Detected change data:

★ ★ ★ ★ ★ ★ ★

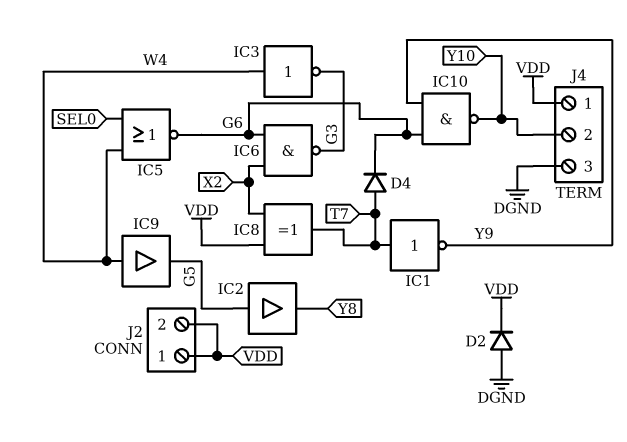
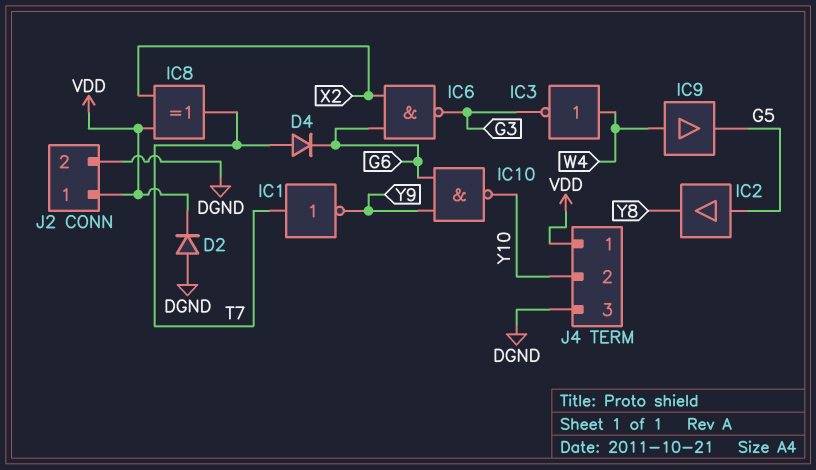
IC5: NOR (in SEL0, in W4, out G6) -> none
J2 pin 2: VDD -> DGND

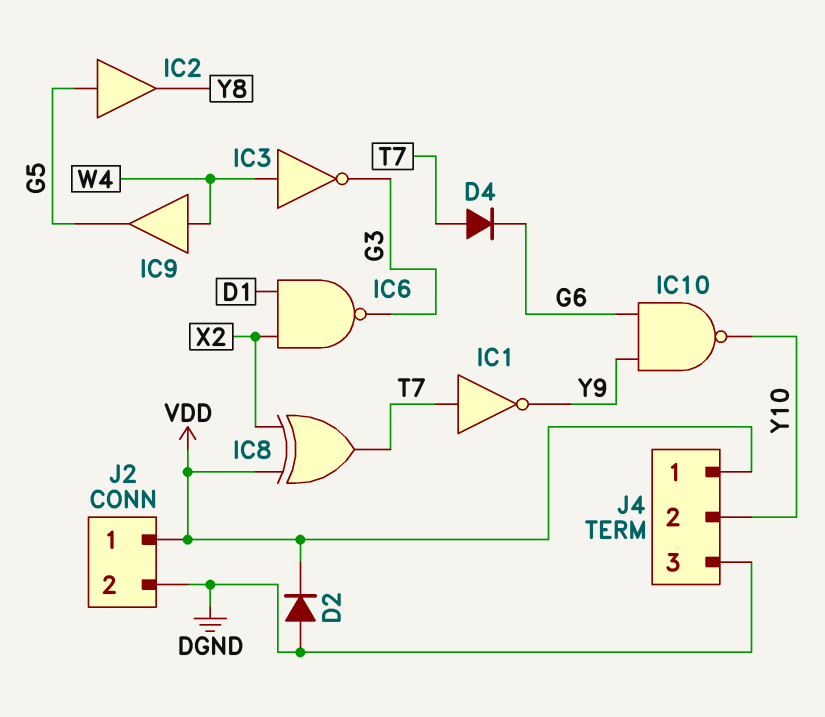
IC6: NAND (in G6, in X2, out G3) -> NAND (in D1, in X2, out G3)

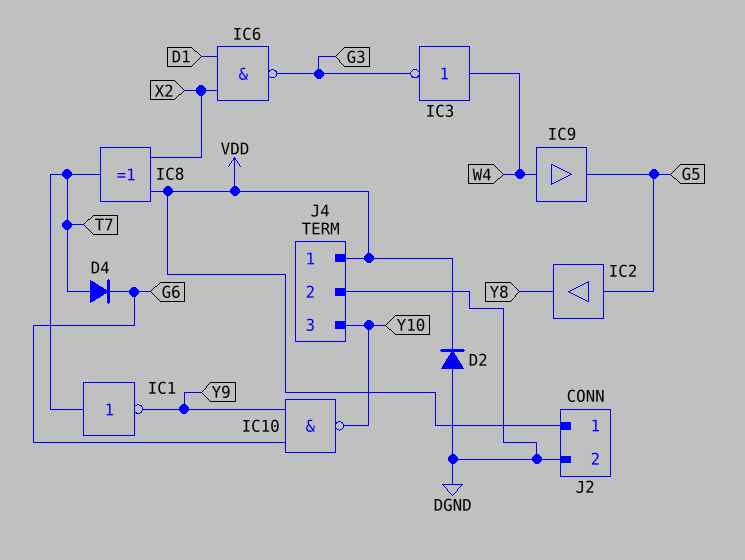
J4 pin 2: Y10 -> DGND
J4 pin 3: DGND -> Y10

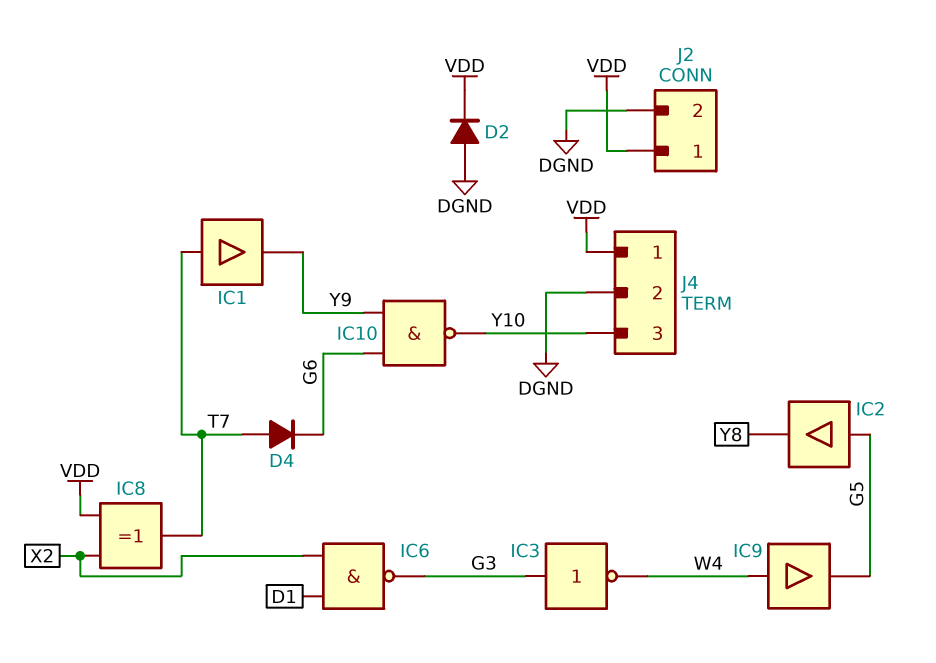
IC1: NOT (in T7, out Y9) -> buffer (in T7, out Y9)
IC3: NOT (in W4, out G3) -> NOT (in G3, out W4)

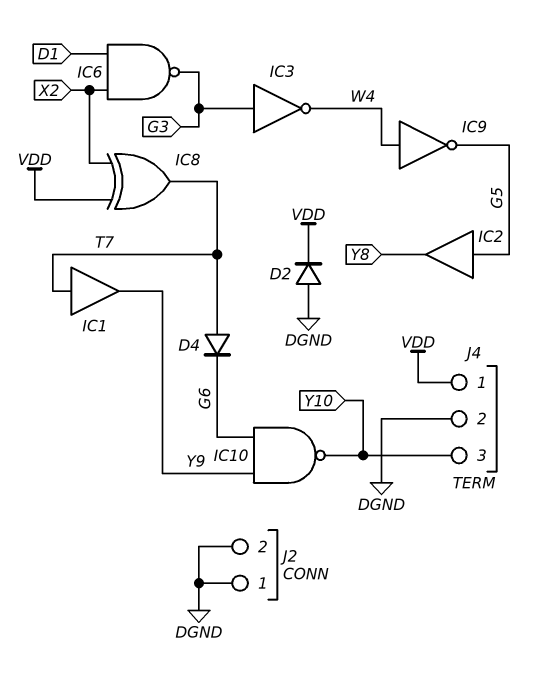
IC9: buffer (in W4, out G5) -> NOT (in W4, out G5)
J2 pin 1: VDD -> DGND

★ ★ ★ ★ ★ ★ ★

◆ What the exercise asks ◆
Each record above should be returned unchanged, except that the pictures are dropped.

◆ Task output ◆
IC5: NOR (in SEL0, in W4, out G6) -> none
J2 pin 2: VDD -> DGND

IC6: NAND (in G6, in X2, out G3) -> NAND (in D1, in X2, out G3)

J4 pin 2: Y10 -> DGND
J4 pin 3: DGND -> Y10

IC1: NOT (in T7, out Y9) -> buffer (in T7, out Y9)
IC3: NOT (in W4, out G3) -> NOT (in G3, out W4)

IC9: buffer (in W4, out G5) -> NOT (in W4, out G5)
J2 pin 1: VDD -> DGND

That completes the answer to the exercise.